#### [What you should do]
Reproduce the records below in full and exactly, without their images.

#### [Available data]

[Start of section]

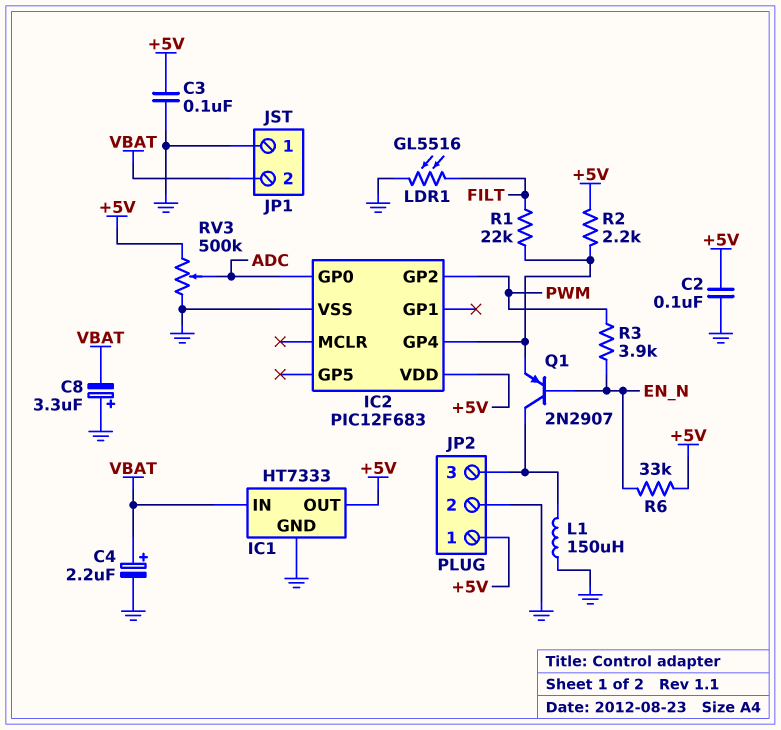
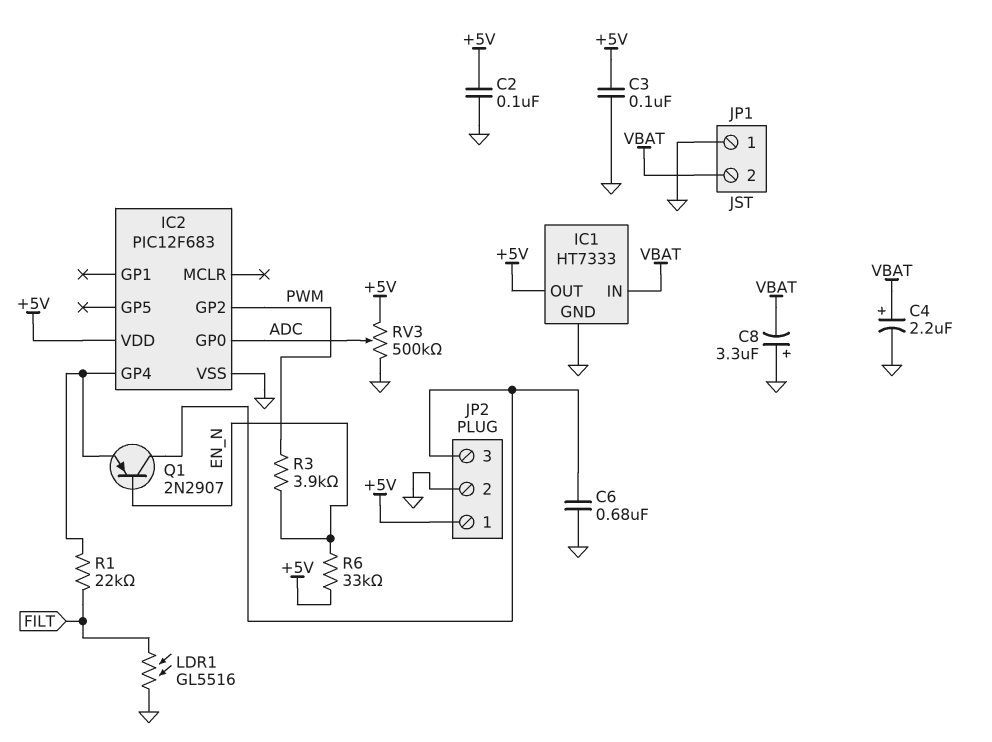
C6: none -> 680nF (GND, JP2/3)
L1: 150uH (GND, JP2/3) -> none
R2: 2.2k (+5V, IC2/GP4) -> none

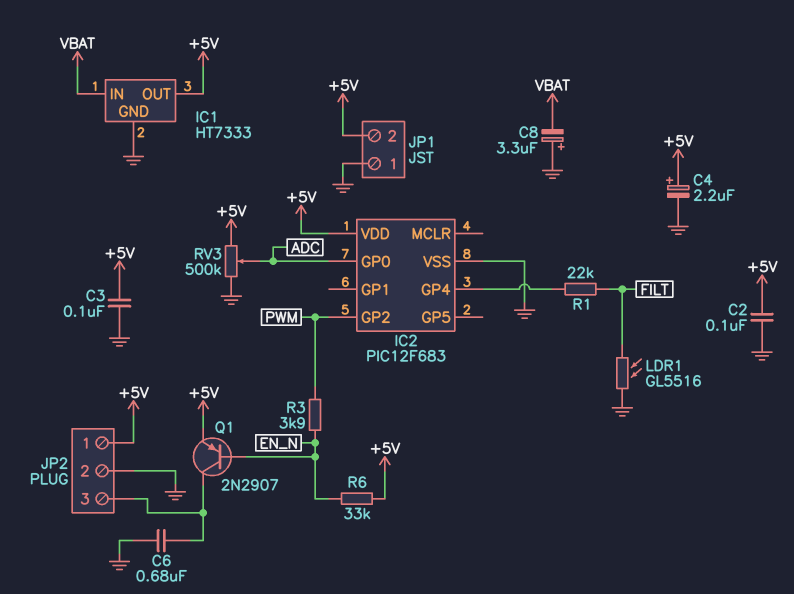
C4: 2.2uF (plus VBAT, minus GND) -> 2.2uF (plus +5V, minus GND)
JP1 pin 2: VBAT -> +5V
Q1: PNP 2N2907 (B EN_N, C JP2/3, E IC2/GP4) -> PNP 2N2907 (B EN_N, C JP2/3, E +5V)

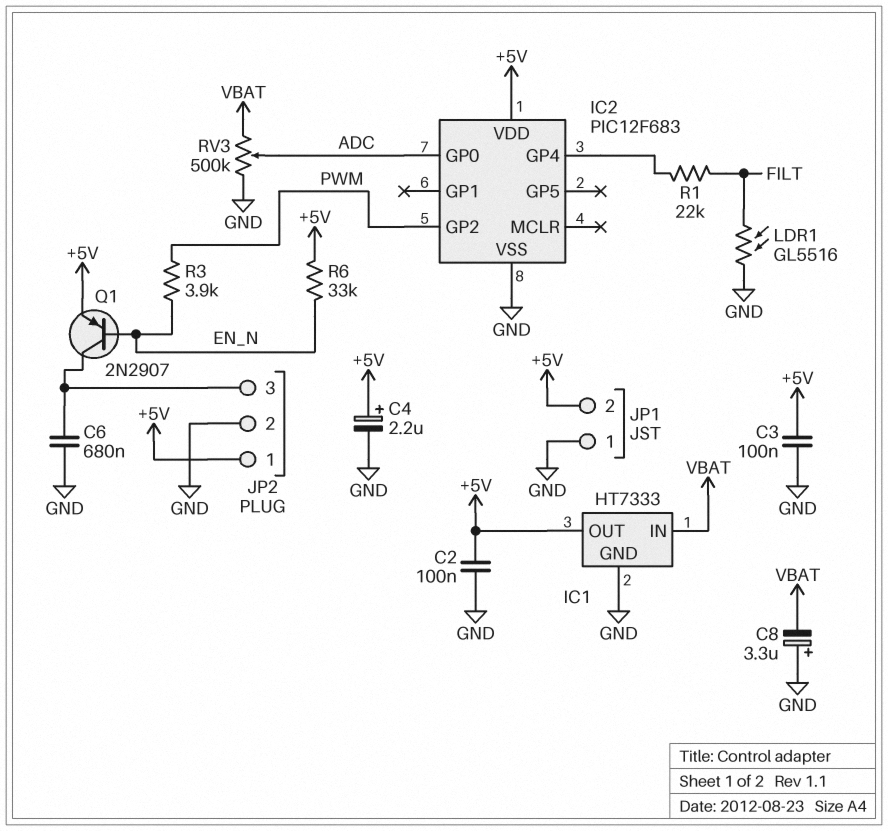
RV3: 500k (+5V, GND, wiper ADC) -> 500k (GND, VBAT, wiper ADC)

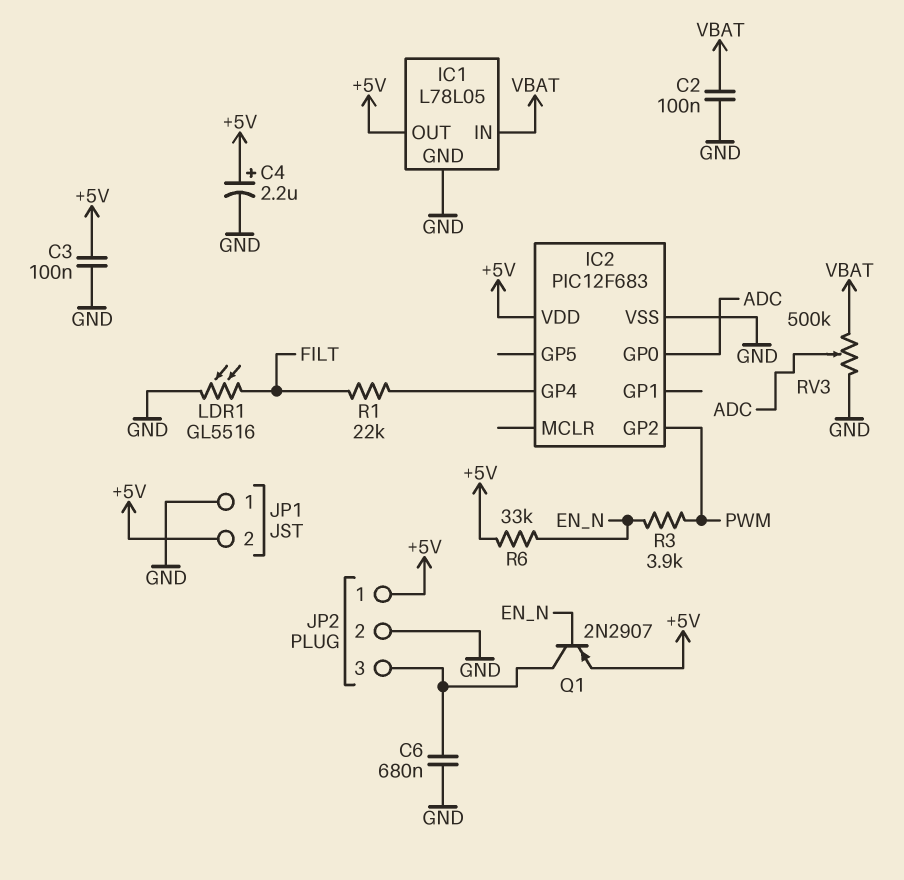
C2: 100nF (+5V, GND) -> 100nF (GND, VBAT)
C8: 3.3uF (plus GND, minus VBAT) -> none
IC1: HT7333 -> L78L05

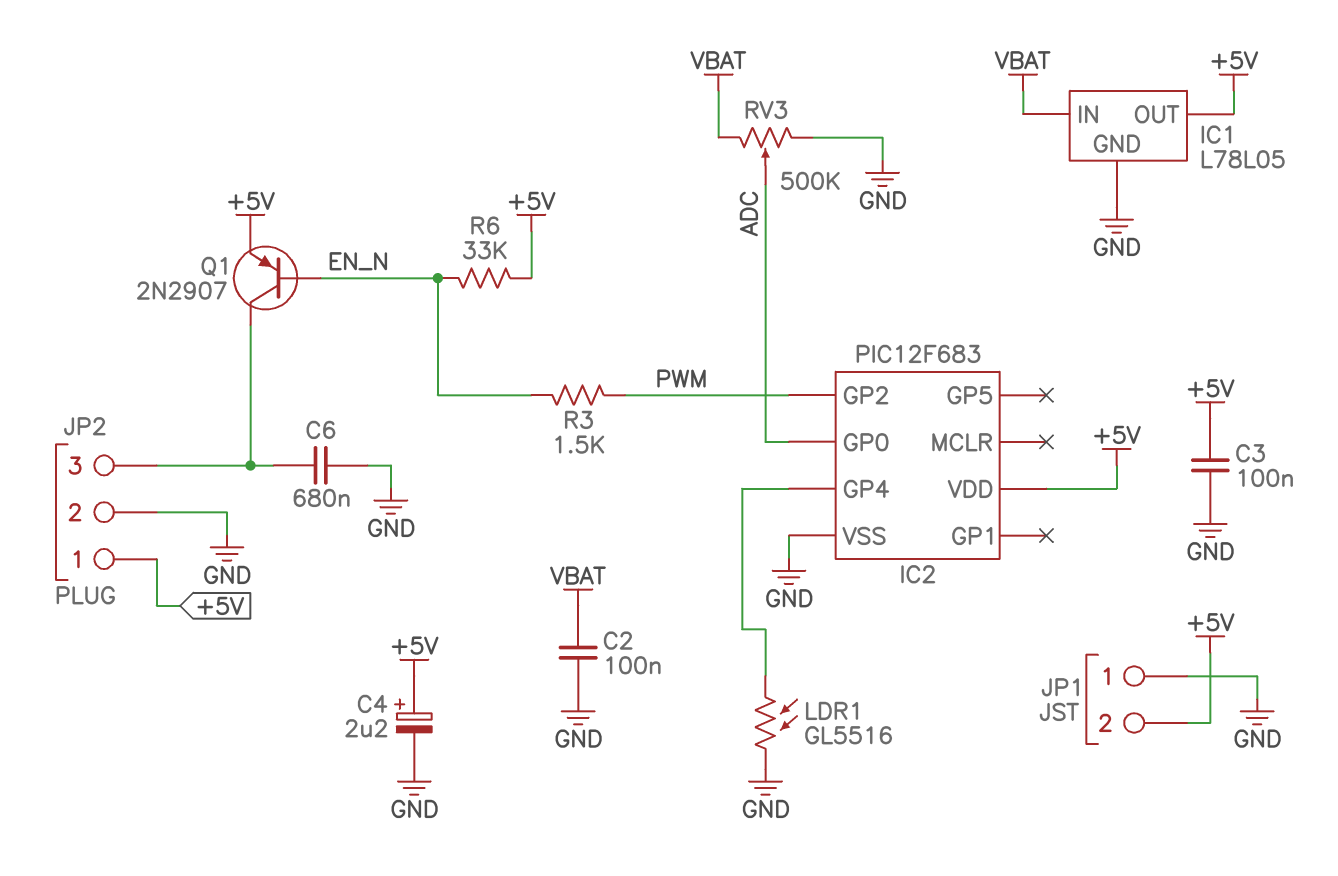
LDR1: GL5516 (FILT, GND) -> GL5516 (GND, IC2/GP4)
R1: 22k (FILT, IC2/GP4) -> none
R3: 3.9k (EN_N, PWM) -> 1.5k (EN_N, PWM)

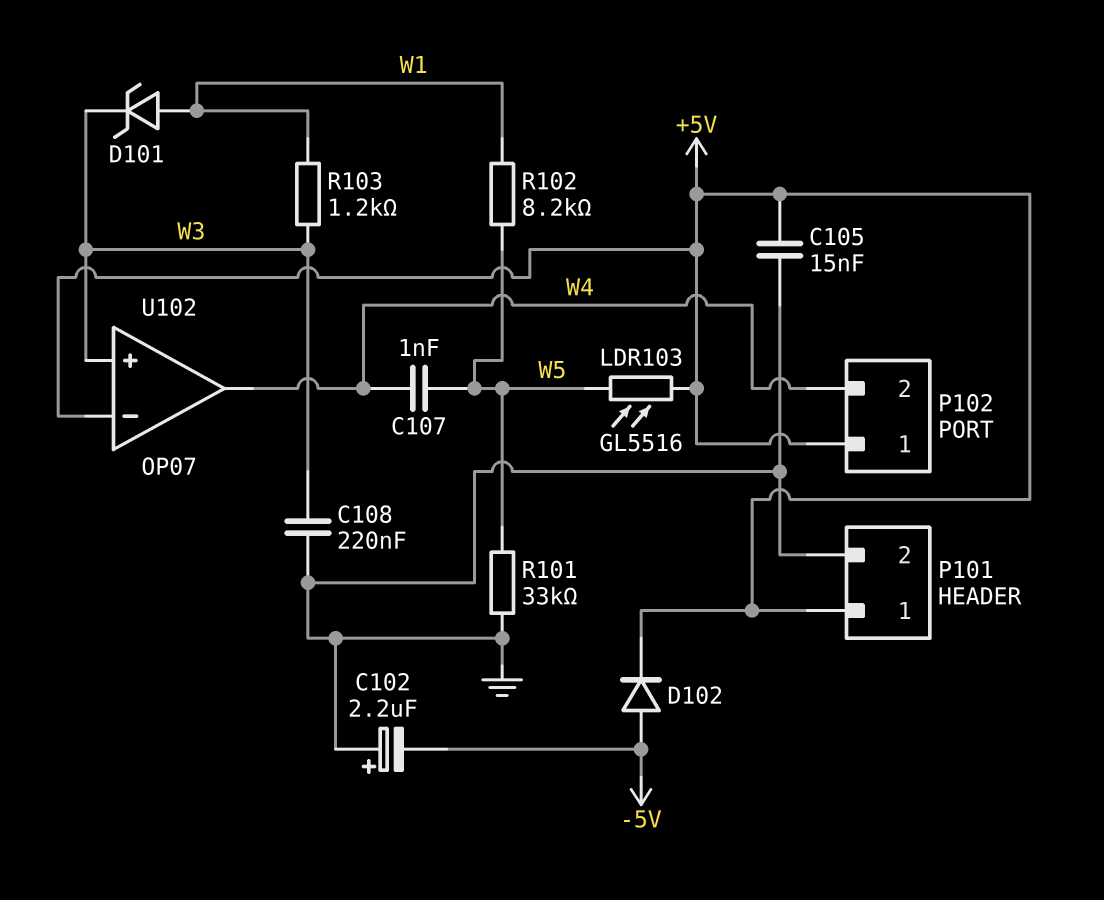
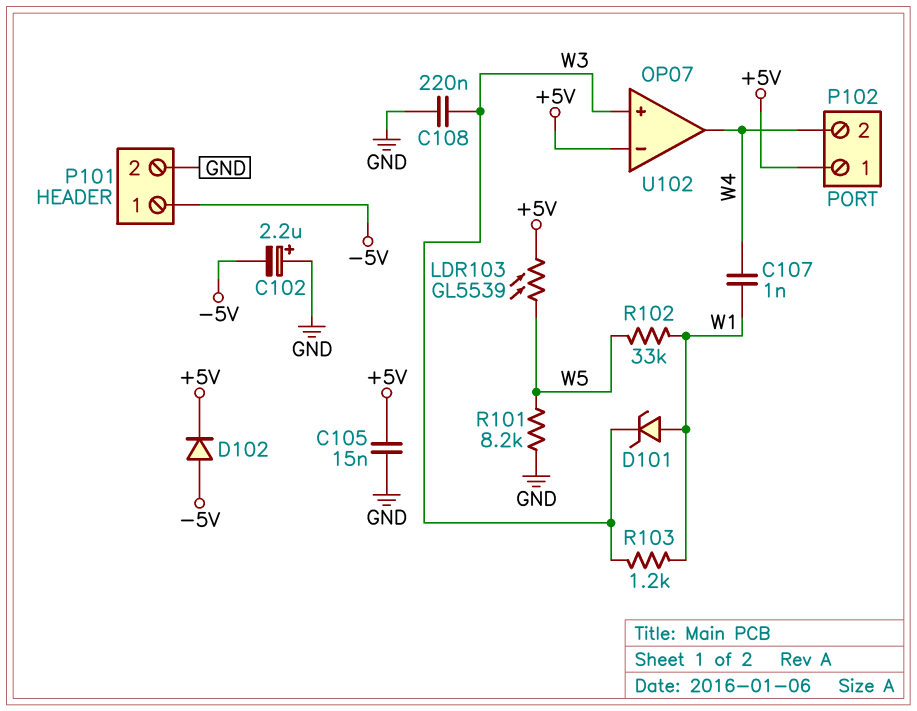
C107: 1nF (W4, W5) -> 1nF (W1, W4)
LDR103: GL5516 (+5V, W5) -> GL5539 (+5V, W5)
P101 pin 1: +5V -> -5V
R101: 33k (GND, W5) -> 8.2k (GND, W5)
R102: 8.2k (W1, W5) -> 33k (W1, W5)

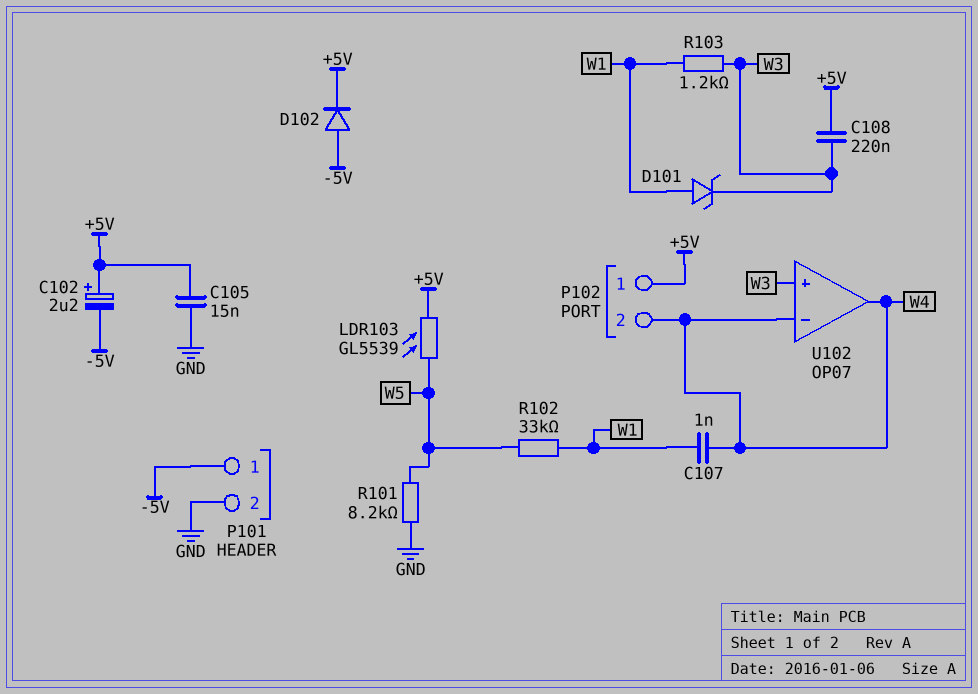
C102: 2.2uF (plus GND, minus -5V) -> 2.2uF (plus +5V, minus -5V)
C108: 220nF (GND, W3) -> 220nF (+5V, W3)
U102 pin in-: +5V -> W4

[End of section]

#### [Your response]
C6: none -> 680nF (GND, JP2/3)
L1: 150uH (GND, JP2/3) -> none
R2: 2.2k (+5V, IC2/GP4) -> none

C4: 2.2uF (plus VBAT, minus GND) -> 2.2uF (plus +5V, minus GND)
JP1 pin 2: VBAT -> +5V
Q1: PNP 2N2907 (B EN_N, C JP2/3, E IC2/GP4) -> PNP 2N2907 (B EN_N, C JP2/3, E +5V)

RV3: 500k (+5V, GND, wiper ADC) -> 500k (GND, VBAT, wiper ADC)

C2: 100nF (+5V, GND) -> 100nF (GND, VBAT)
C8: 3.3uF (plus GND, minus VBAT) -> none
IC1: HT7333 -> L78L05

LDR1: GL5516 (FILT, GND) -> GL5516 (GND, IC2/GP4)
R1: 22k (FILT, IC2/GP4) -> none
R3: 3.9k (EN_N, PWM) -> 1.5k (EN_N, PWM)

C107: 1nF (W4, W5) -> 1nF (W1, W4)
LDR103: GL5516 (+5V, W5) -> GL5539 (+5V, W5)
P101 pin 1: +5V -> -5V
R101: 33k (GND, W5) -> 8.2k (GND, W5)
R102: 8.2k (W1, W5) -> 33k (W1, W5)

C102: 2.2uF (plus GND, minus -5V) -> 2.2uF (plus +5V, minus -5V)
C108: 220nF (GND, W3) -> 220nF (+5V, W3)
U102 pin in-: +5V -> W4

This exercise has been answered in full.